Start of RAW DATA

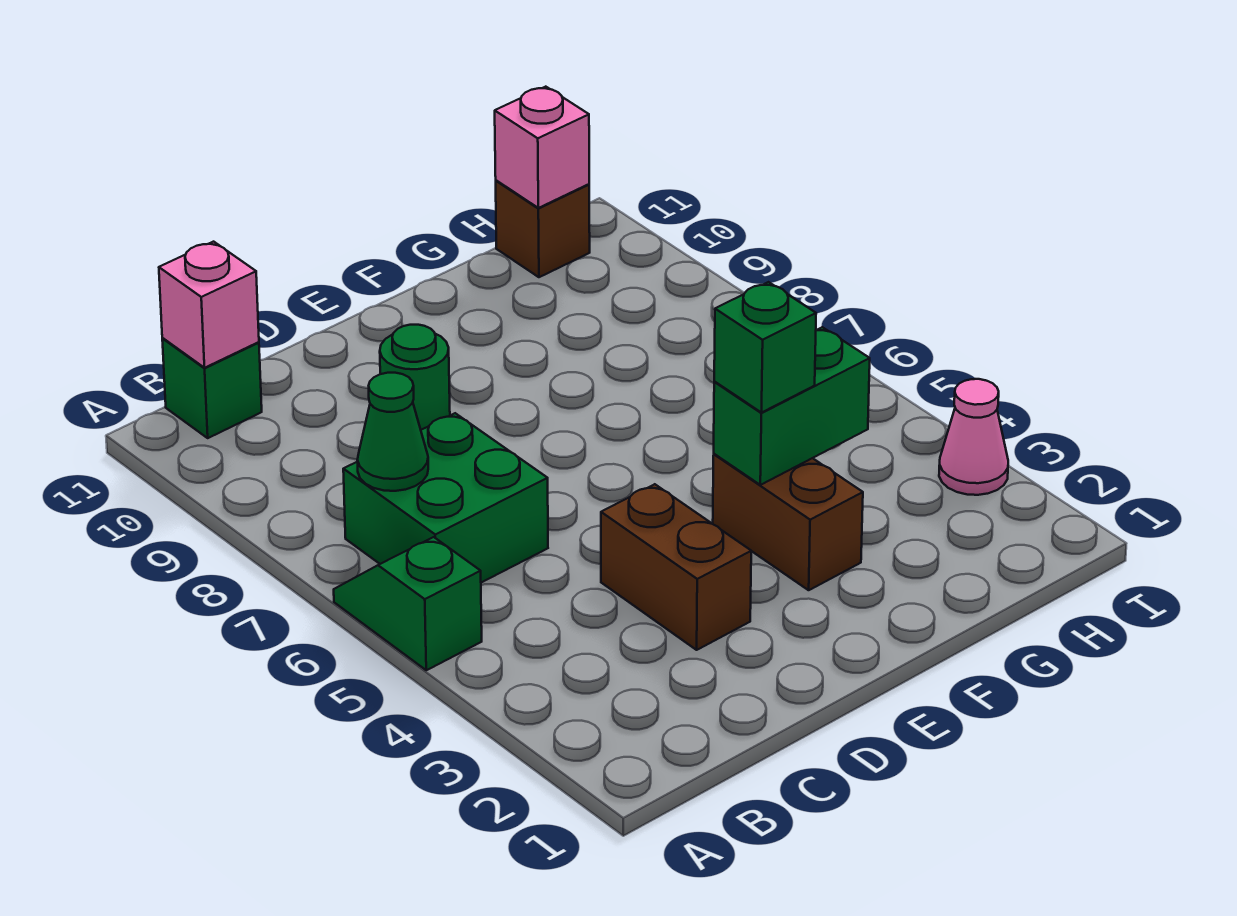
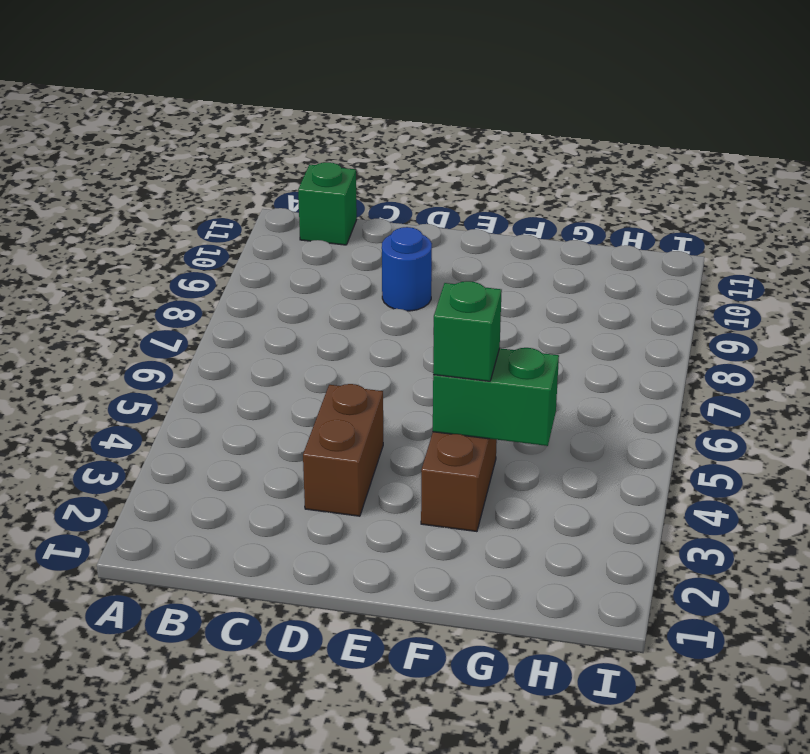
blue round brick D9 level 1 -> green round brick D9 level 1
none -> green slope A5:A6 level 1 top 5
none -> green brick B6:C7 level 1
none -> brown brick H11 level 1

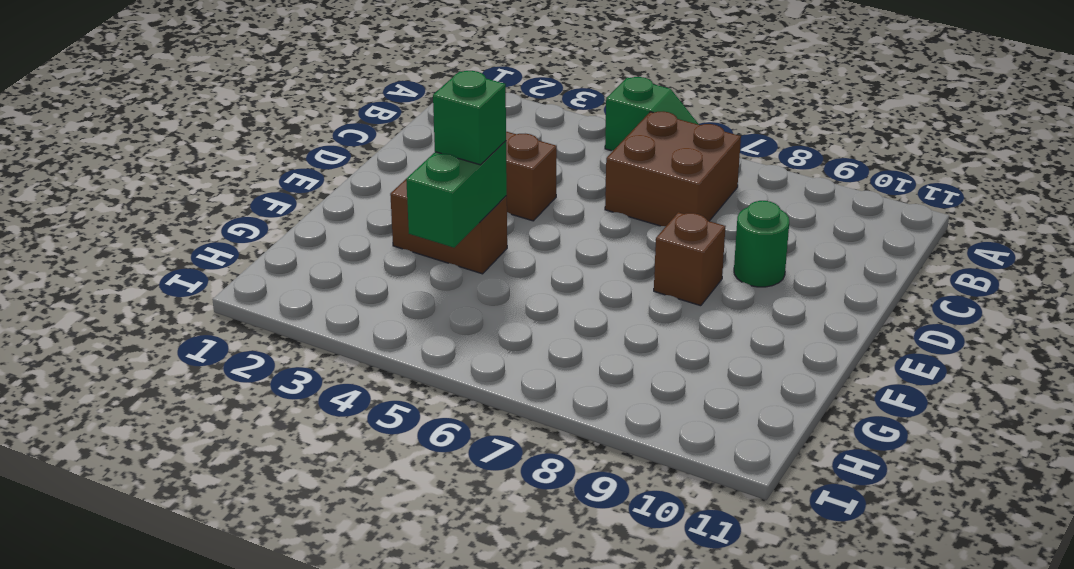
brown brick B6:C7 level 1 -> green brick B6:C7 level 1
brown brick E8 level 1 -> brown brick H11 level 1
none -> green brick B11 level 1
none -> pink cone I3 level 1
none -> green cone B7 level 2

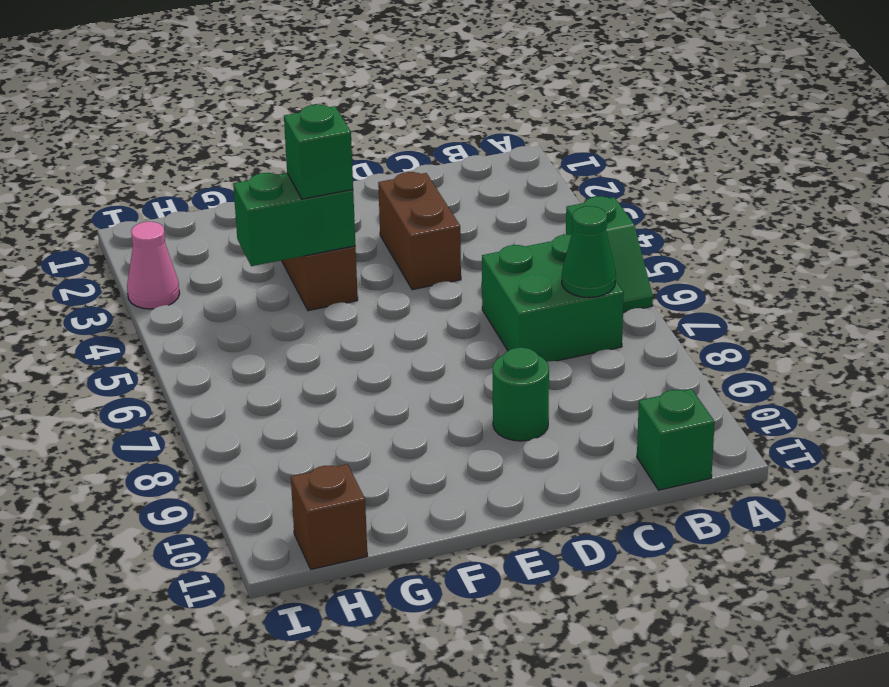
none -> pink brick B11 level 2
none -> pink brick H11 level 2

End of RAW DATA

## DIRECTIONS FOR THIS TASK
List the lines of the material in which the word "cone" occurs.

## PROBLEM SOLUTION
none -> pink cone I3 level 1
none -> green cone B7 level 2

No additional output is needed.